*** Block opens ***
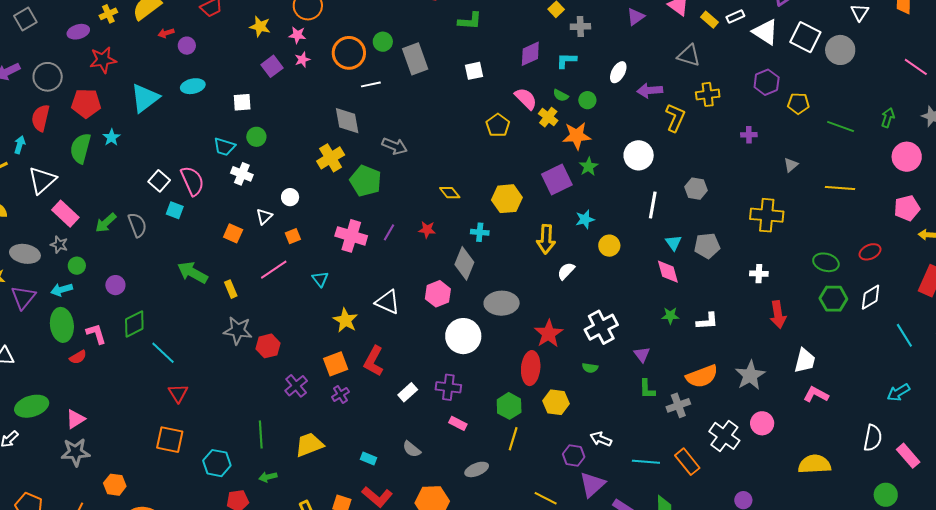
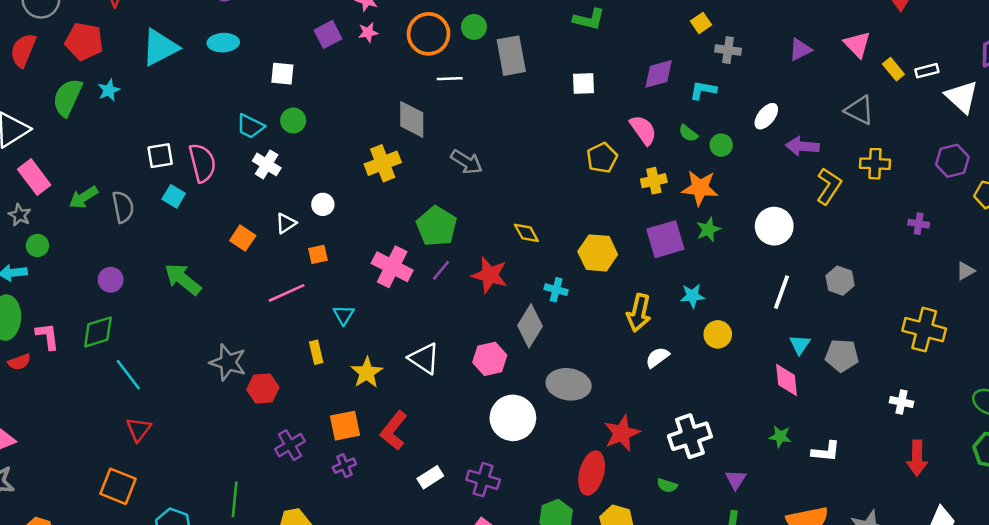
yellow cross: (548, 117) -> (654, 181), moved, turned 30
white square: (159, 181) -> (160, 156), turned 30
green pentagon: (366, 181) -> (437, 226), moved
red star: (427, 230) -> (490, 275), size x1.6
purple circle: (115, 285) -> (111, 280), moved
yellow rectangle: (231, 289) -> (316, 352), moved

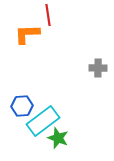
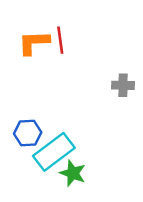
red line: (48, 15) -> (60, 40), moved

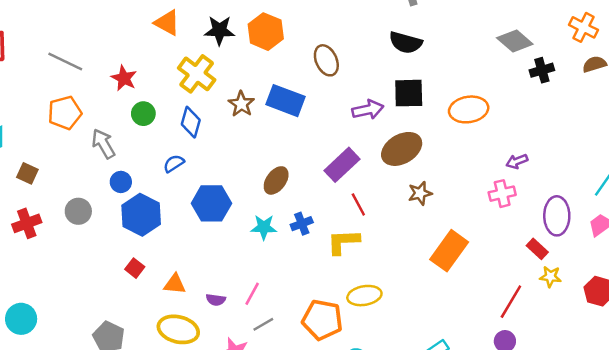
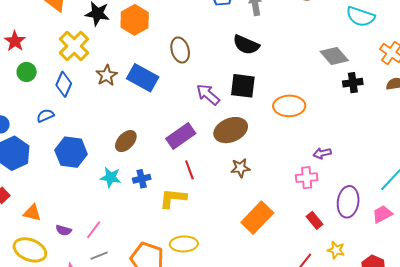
purple arrow: (368, 110) -> (208, 94), turned -135
red rectangle: (537, 249) -> (314, 220), moved

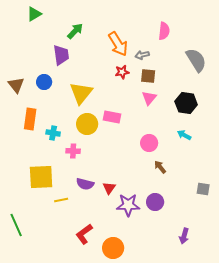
*** Block closes ***
WHAT THIS TASK INVOLVES:
Leaving out only the pictures, reproduce the listing exactly.

EXERCISE ANSWER:
yellow cross: (548, 117) -> (654, 181), moved, turned 30
white square: (159, 181) -> (160, 156), turned 30
green pentagon: (366, 181) -> (437, 226), moved
red star: (427, 230) -> (490, 275), size x1.6
purple circle: (115, 285) -> (111, 280), moved
yellow rectangle: (231, 289) -> (316, 352), moved

red line: (48, 15) -> (60, 40), moved

purple arrow: (368, 110) -> (208, 94), turned -135
red rectangle: (537, 249) -> (314, 220), moved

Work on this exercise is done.